Only the lines below, from the one with "white_cylinder (369 231)" through the one with "496) 45 degrees counterclockwise", are to be written out, exactly.

•••

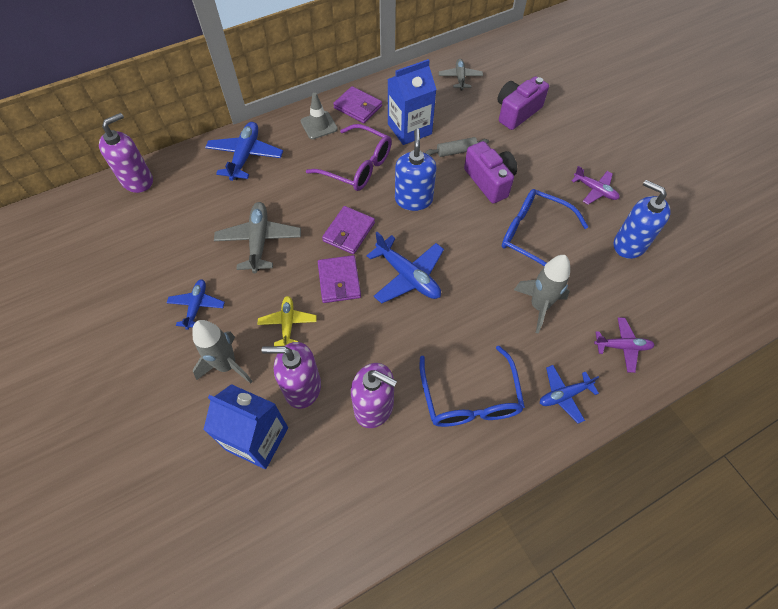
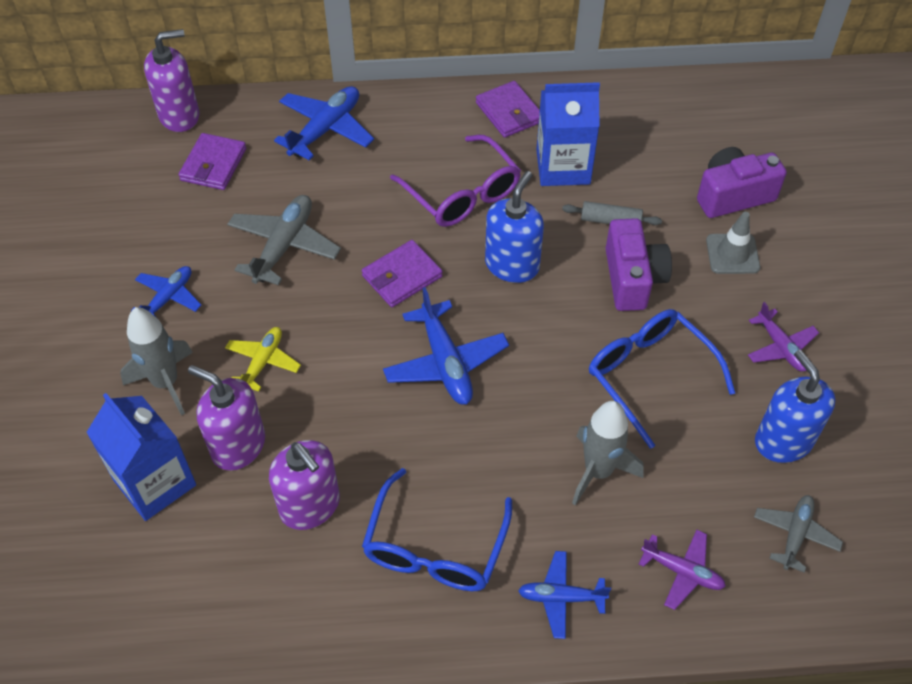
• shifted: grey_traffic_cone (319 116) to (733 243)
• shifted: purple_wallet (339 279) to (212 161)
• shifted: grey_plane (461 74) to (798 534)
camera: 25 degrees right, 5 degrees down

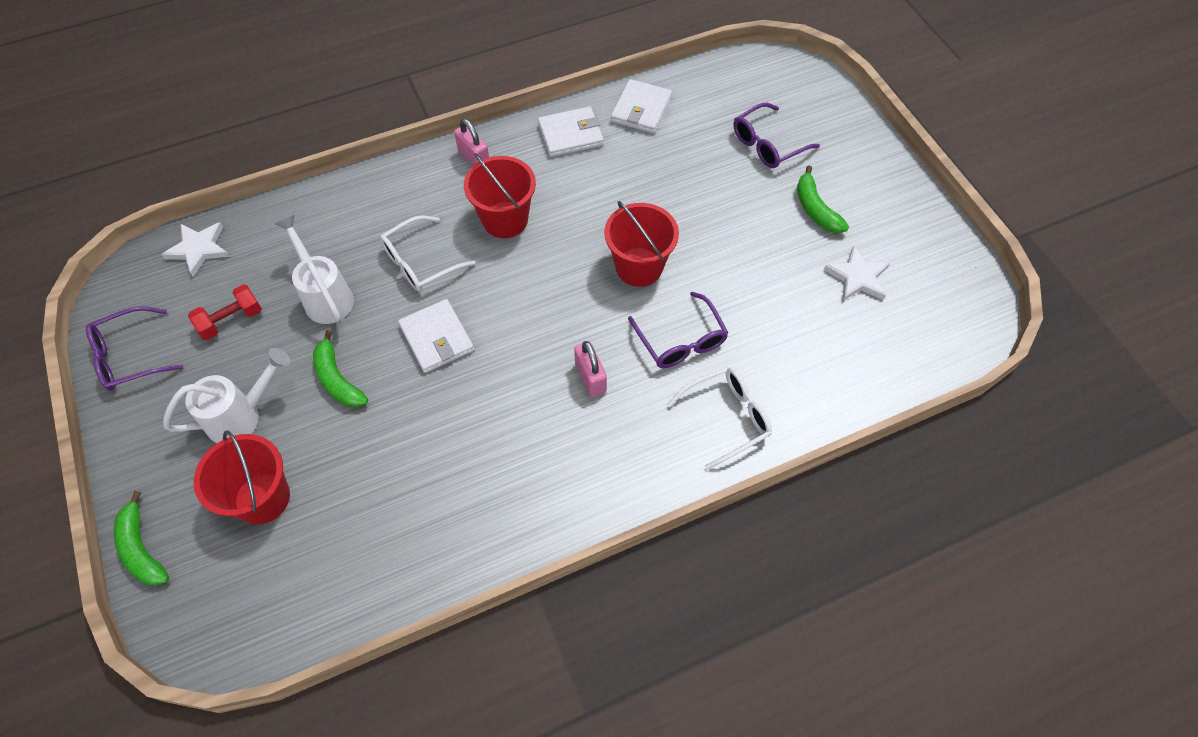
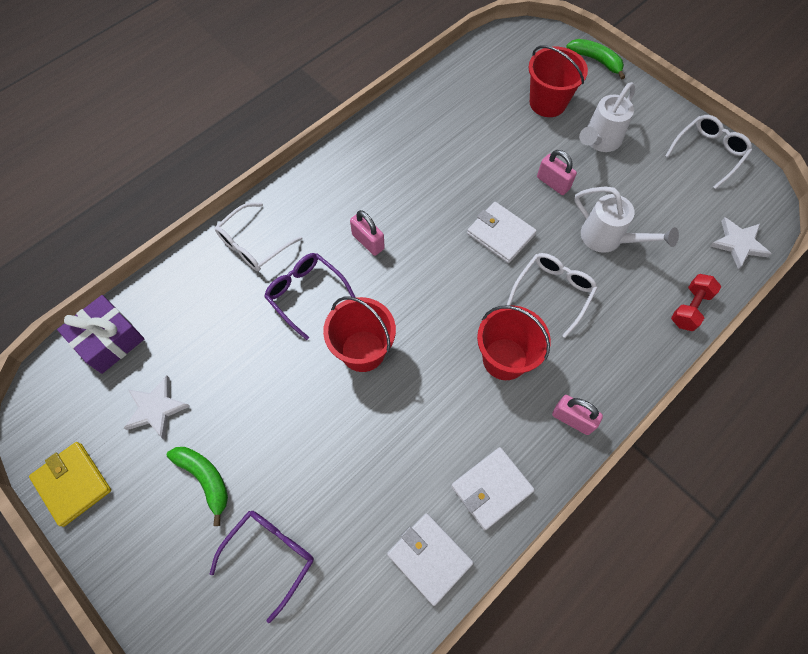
• new: yellow_wallet (70 484)
• new: purple_gift (100 334)
• shifted: red_dumbbell (225 312) to (696 302)
• swapped: green_banana (340 369) to pink_padlock (557 172)
• repainted: purple_glasses (134 348) to white_glasses (708 152)
• rotated: white_wallet (641 106) = (430 559) 45 degrees counterclockwise
camera: 160 degrees right, 5 degrees up

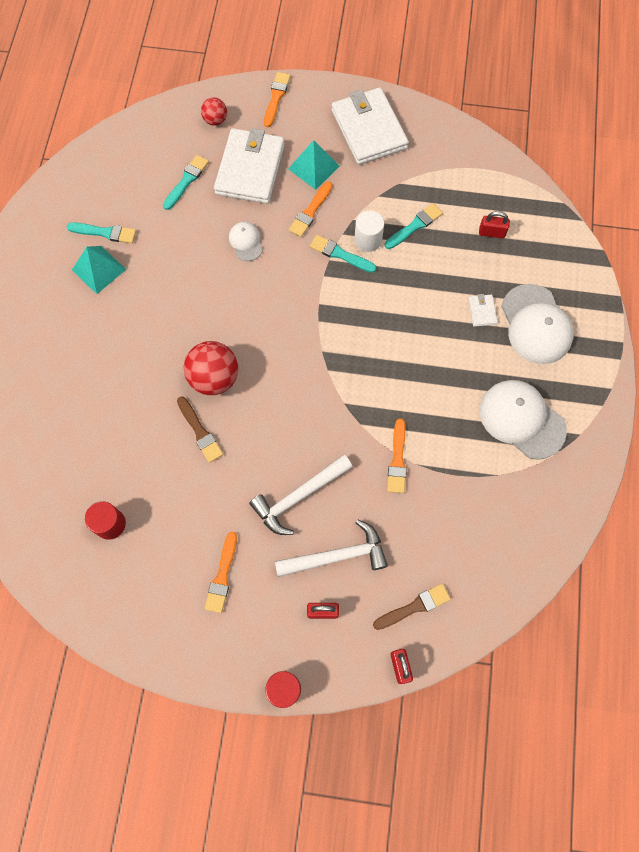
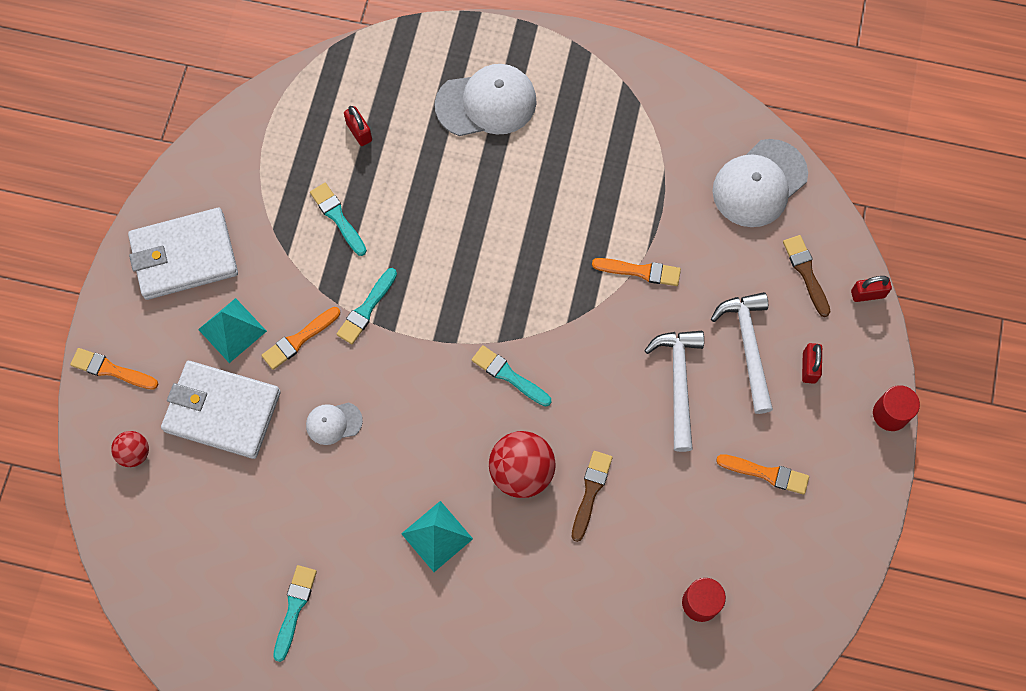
• gone: white_cylinder (369 231)
• gone: white_wallet (482 310)
• shifted: turquoise_pyramid (99 270) to (437 536)
• shifted: turquoise_brush (186 182) to (511 376)
• shifted: white_cap (523 420) to (760 183)
• rotated: brown_brush (200 430) = (592 496) 45 degrees counterclockwise
• rotated: white_hammer (301 495) = (674 391) 150 degrees counterclockwise
• rotated: orange_brush (310 209) = (300 338) 105 degrees clockwise
• rotated: red_padlock (494 225) = (358 126) 45 degrees counterclockwise
camera: 85 degrees left, 0 degrees up

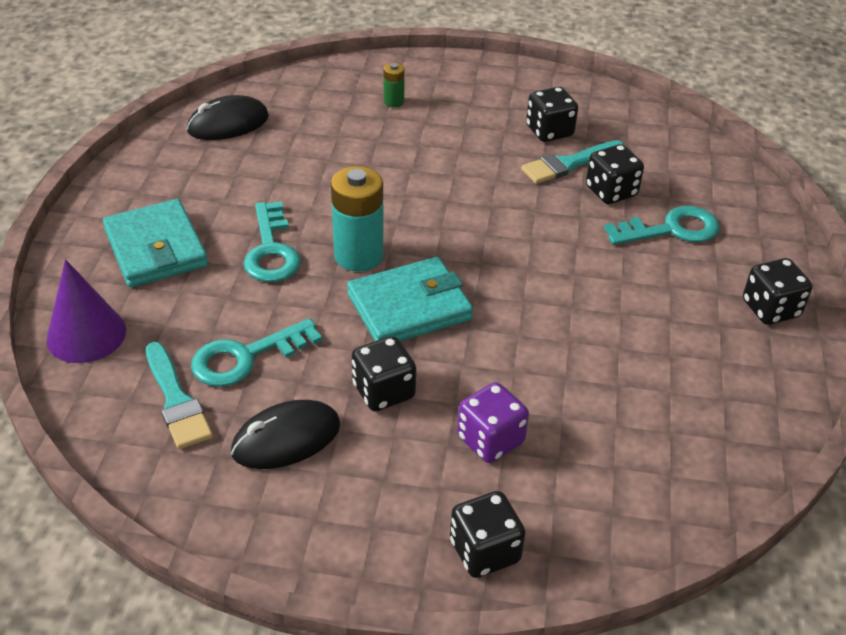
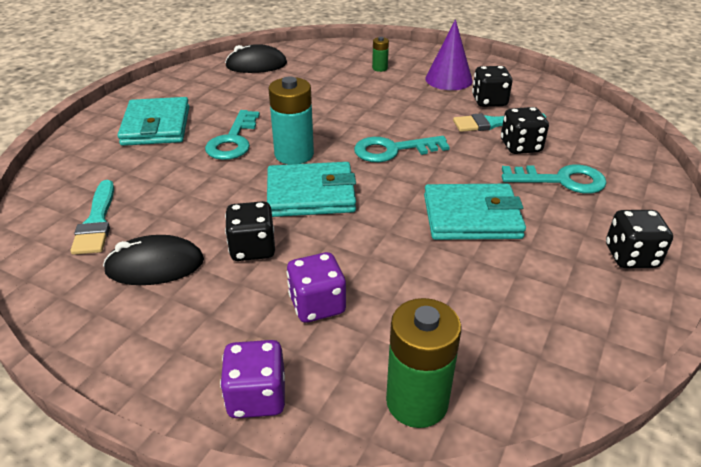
• new: green_battery (423 363)
• new: turquoise_wallet (475 212)
• shifted: purple_cone (86 311) to (449 54)
• shifted: turquoise_key (256 352) to (402 149)
• repainted: black_dice (488 534) to purple_dice (252 379)
camera: 20 degrees right, 5 degrees down

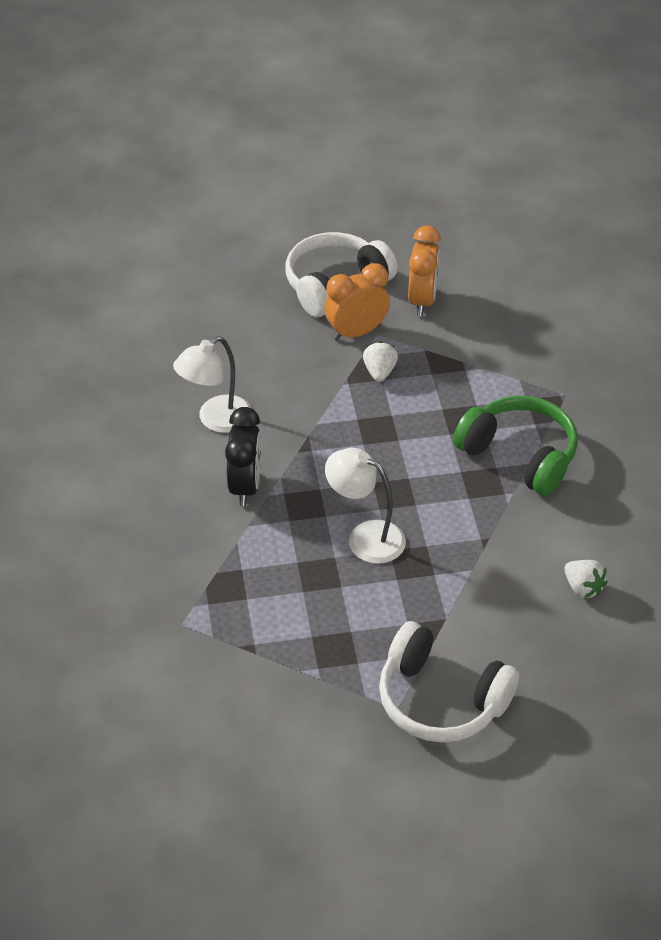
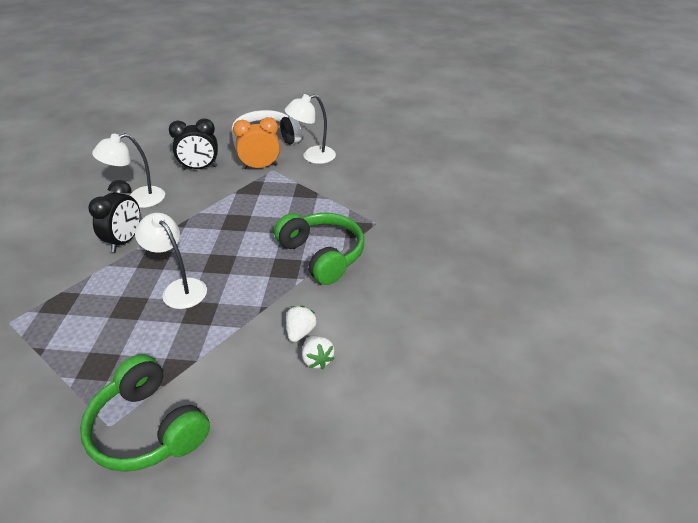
• new: black_clock (193 144)
• shifted: white_strawberry (380 361) to (301 324)
• swapped: orange_clock (424 270) to white_lamp (310 129)
• repainted: white_headphones (449 681) to green_headphones (145 413)
camera: 15 degrees right, 5 degrees down

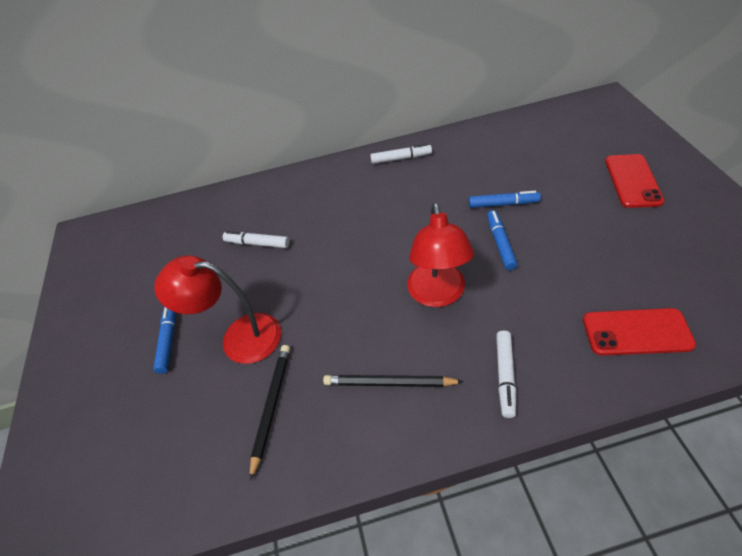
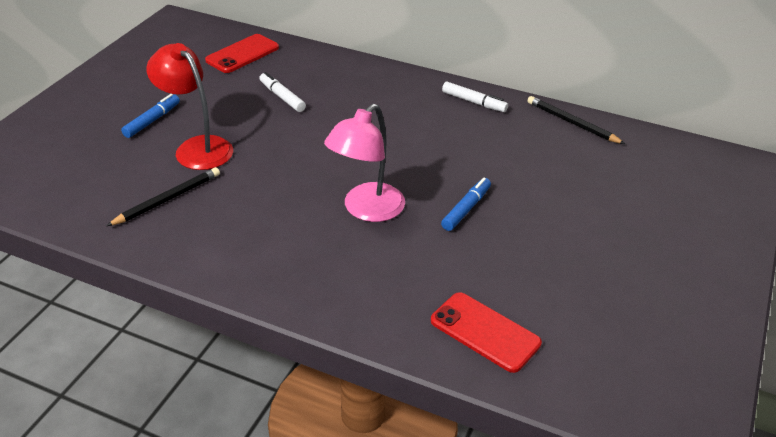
• gone: blue_marker (505 199)
• gone: white_marker (506 374)
• shifted: black_pencil (393 381) to (576 120)
• shifted: red_phone (634 181) to (242 53)
• repainted: red_lamp (440 254) to pink_lamp (364 163)
camera: 30 degrees right, 10 degrees down

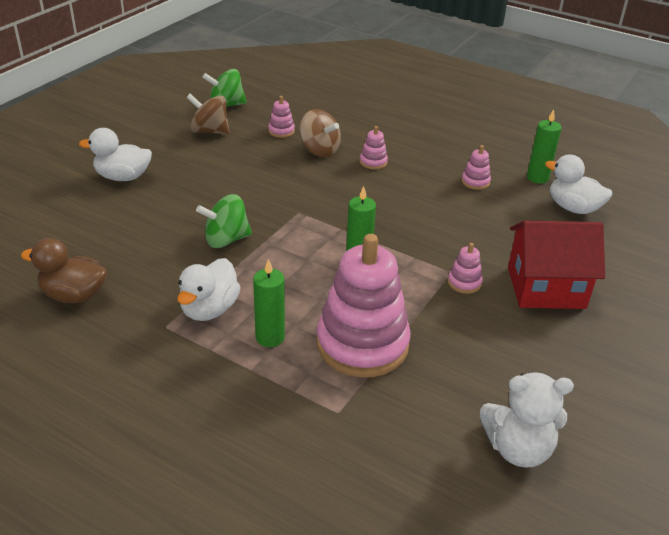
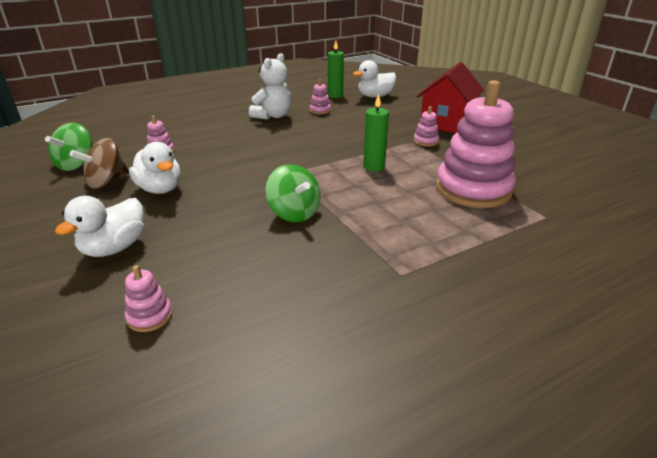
• gone: brown_duck (64 271)
• gone: green_candle (269 303)
• gone: brown_spinning_top (320 133)
• shifted: white_duck (209 289) to (155 168)
• shifted: pink_stacking_toy (374 148) to (149 298)
• shifted: white_teddy_bear (527 419) to (270 86)
• rotated: green_spinning_top (224 221) = (293 193) 45 degrees counterclockwise
camera: 60 degrees left, 5 degrees down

•••

Finished exercise:
• gone: white_cylinder (369 231)
• gone: white_wallet (482 310)
• shifted: turquoise_pyramid (99 270) to (437 536)
• shifted: turquoise_brush (186 182) to (511 376)
• shifted: white_cap (523 420) to (760 183)
• rotated: brown_brush (200 430) = (592 496) 45 degrees counterclockwise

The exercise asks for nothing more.